■ WORK TASK: Output the data in full. Keep every word exact and exclude the pictures.

━━━━━ MATERIAL TO PROCESS

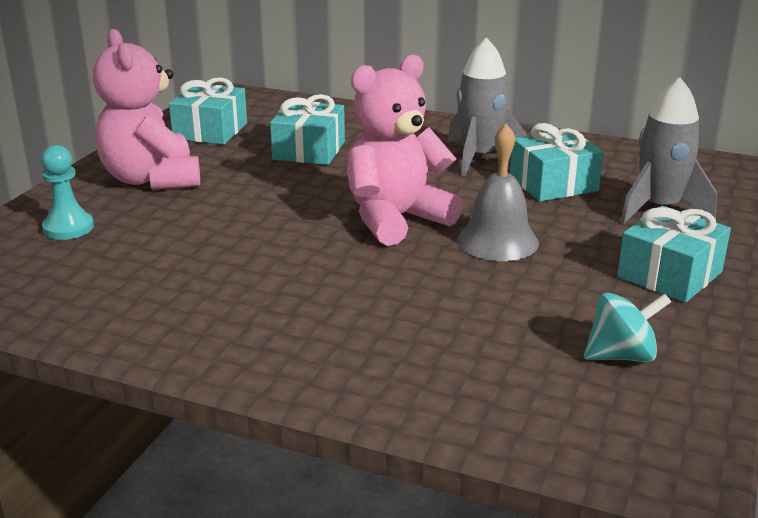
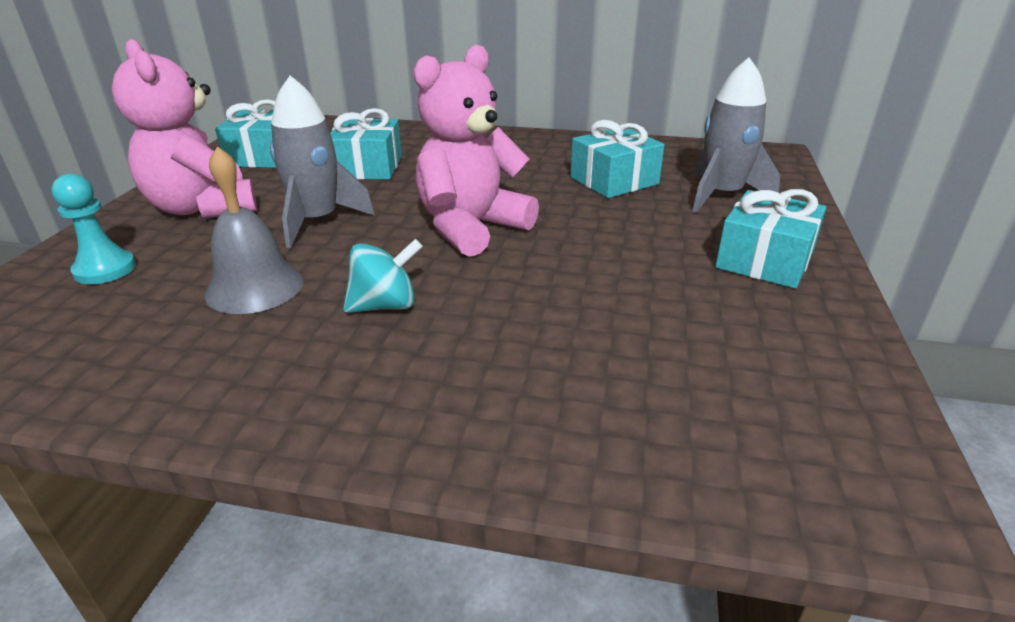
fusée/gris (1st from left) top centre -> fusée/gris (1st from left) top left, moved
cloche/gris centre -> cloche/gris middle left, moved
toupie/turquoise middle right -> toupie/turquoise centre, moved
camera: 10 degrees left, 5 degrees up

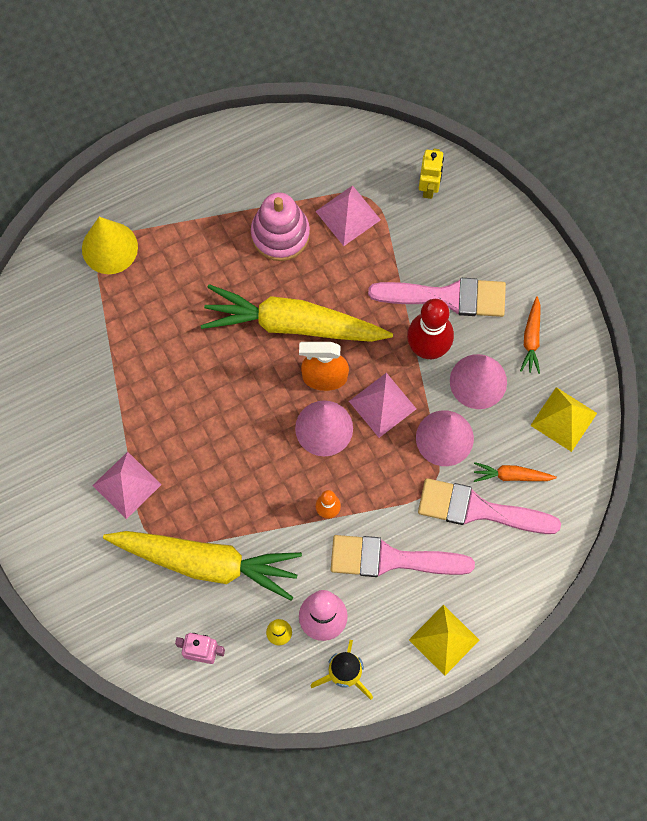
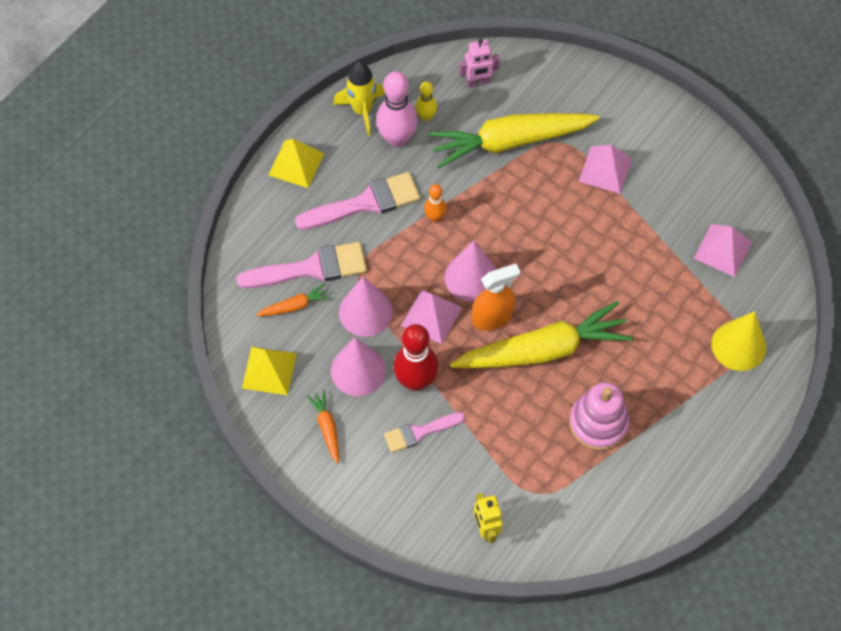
pyramide/rose (2nd from left in the first image) top centre -> pyramide/rose (3rd from left) middle right, moved
pinceau/rose (2nd from left in the first image) middle right -> pinceau/rose (3rd from left) bottom centre, x0.61
camera: 155 degrees right, 10 degrees down

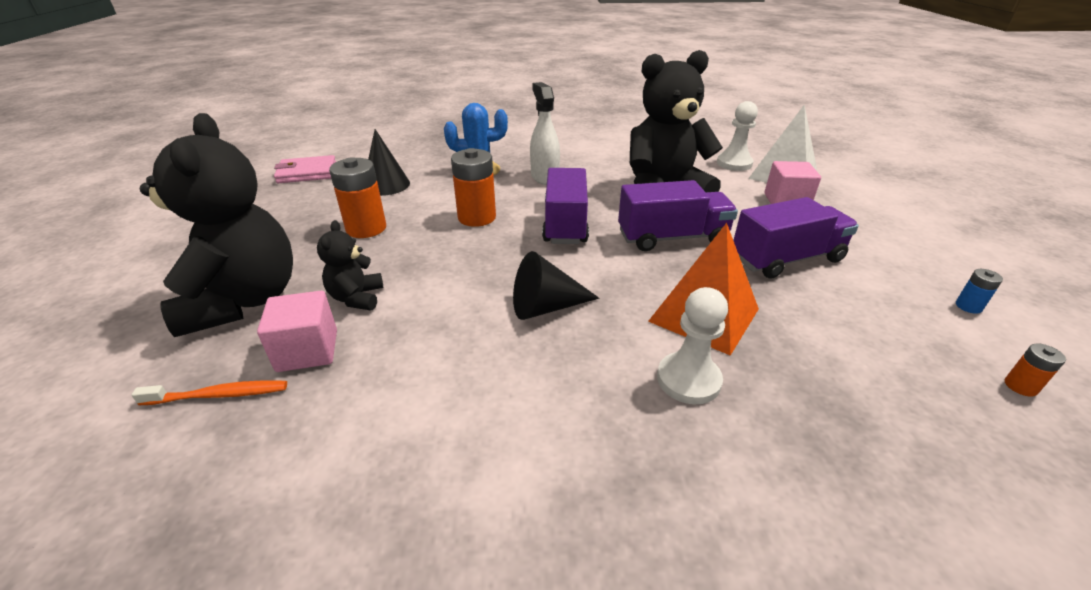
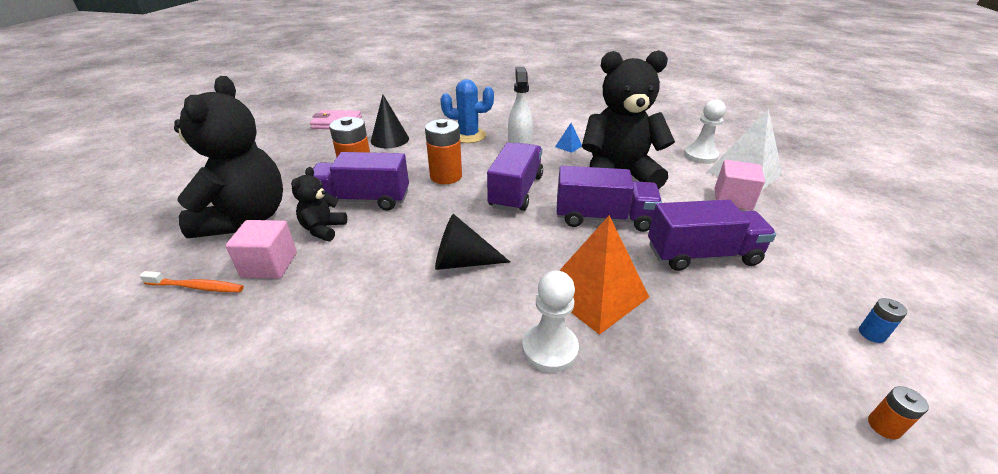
none -> camion/violet (1st from left) centre
none -> pyramide/bleu top centre
camera: 15 degrees right, 0 degrees up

━━━━━━━━━━

■ RESULT FOR THIS TASK:
fusée/gris (1st from left) top centre -> fusée/gris (1st from left) top left, moved
cloche/gris centre -> cloche/gris middle left, moved
toupie/turquoise middle right -> toupie/turquoise centre, moved
camera: 10 degrees left, 5 degrees up

pyramide/rose (2nd from left in the first image) top centre -> pyramide/rose (3rd from left) middle right, moved
pinceau/rose (2nd from left in the first image) middle right -> pinceau/rose (3rd from left) bottom centre, x0.61
camera: 155 degrees right, 10 degrees down

none -> camion/violet (1st from left) centre
none -> pyramide/bleu top centre
camera: 15 degrees right, 0 degrees up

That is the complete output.